ACTIVITY
Write out exactly the lines from the one containing "L3: 4.7uH (NET5, NET13) -> none" through the last line of the records below, both included, and leave out any pictures.
----- DATASET ENTRIES -----
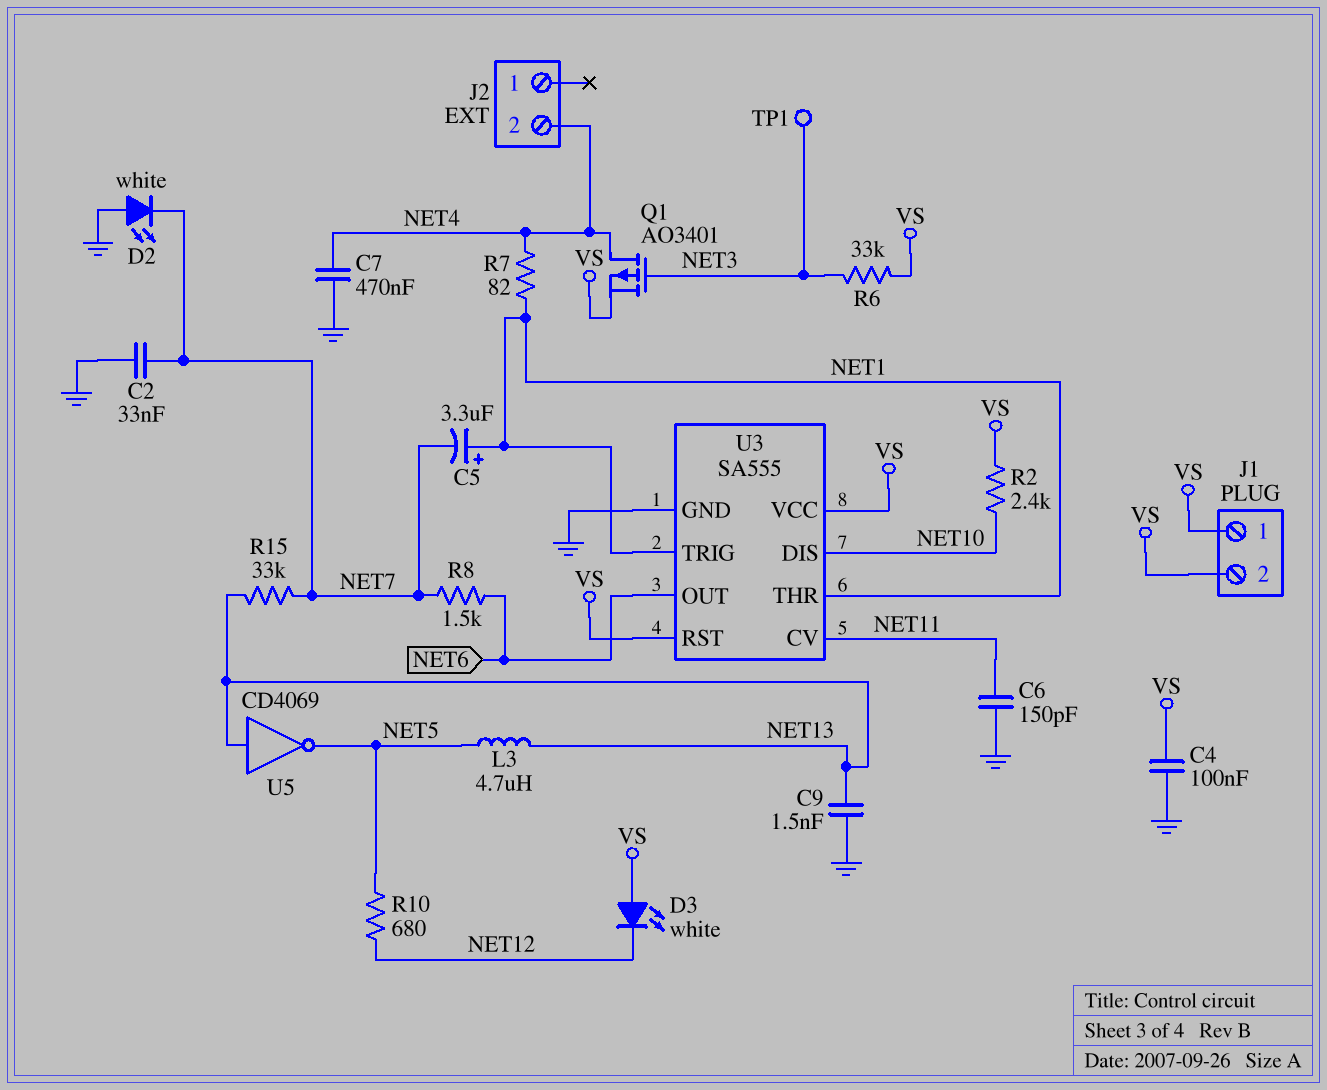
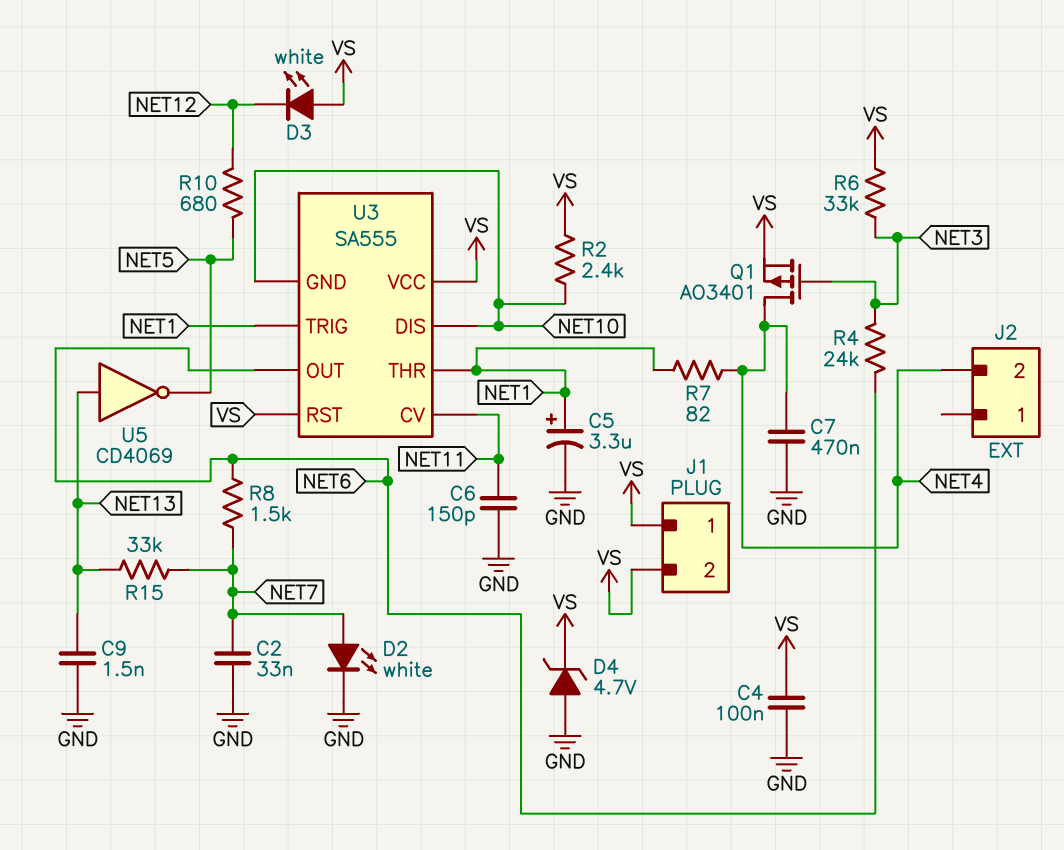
C5: 3.3uF (plus NET1, minus NET7) -> 3.3uF (plus NET1, minus GND)
D2: LED white (A GND, K NET7) -> LED white (A NET7, K GND)
D4: none -> zener 4.7V (A GND, K VS)
L3: 4.7uH (NET5, NET13) -> none
R4: none -> 24k (NET3, NET6)
TP1: test point (NET3) -> none
U3 pin GND: GND -> NET10

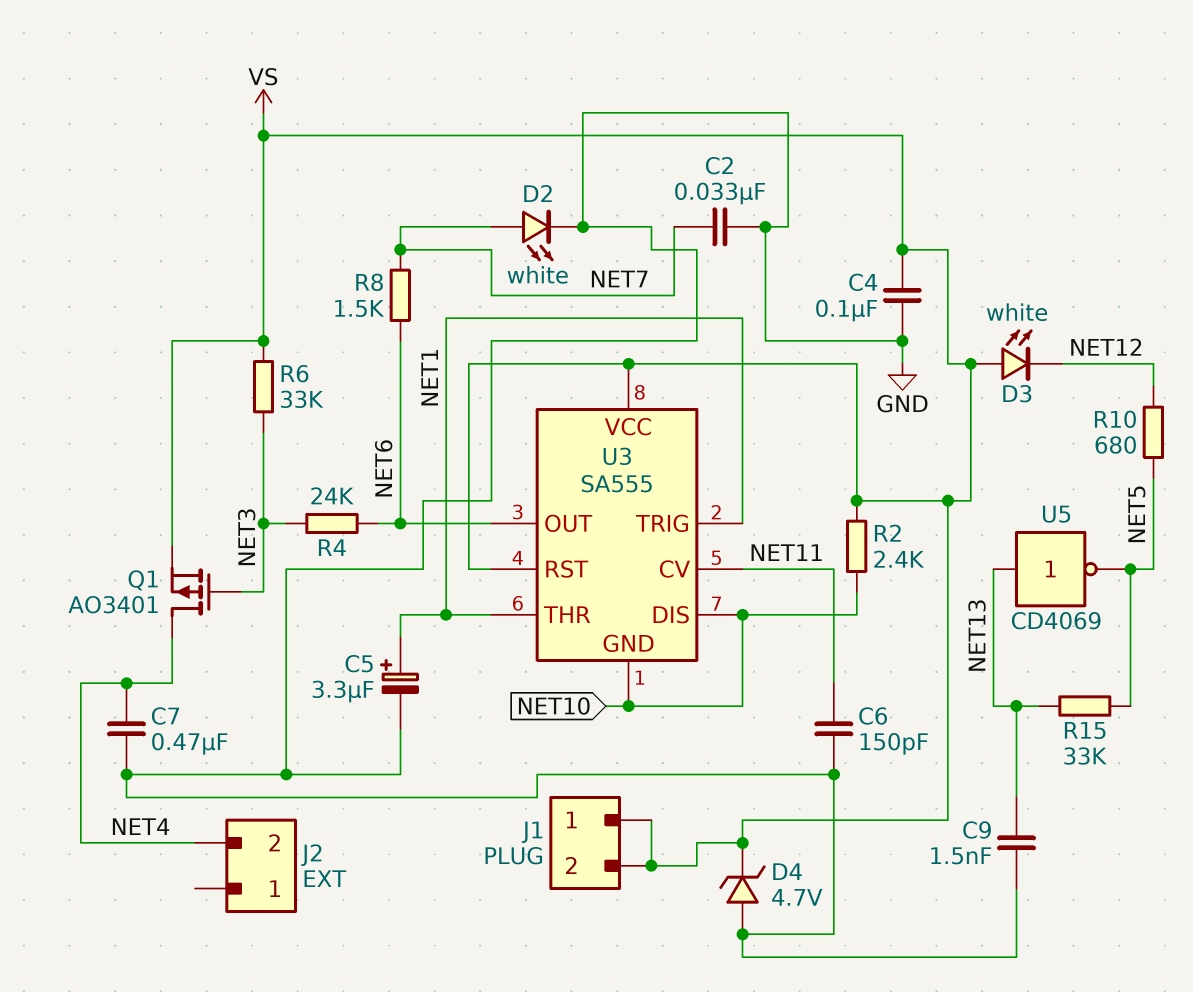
R7: 82 (NET1, NET4) -> none
R15: 33k (NET7, NET13) -> 33k (NET5, NET13)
-----
EXPECTED ANSWER
L3: 4.7uH (NET5, NET13) -> none
R4: none -> 24k (NET3, NET6)
TP1: test point (NET3) -> none
U3 pin GND: GND -> NET10

R7: 82 (NET1, NET4) -> none
R15: 33k (NET7, NET13) -> 33k (NET5, NET13)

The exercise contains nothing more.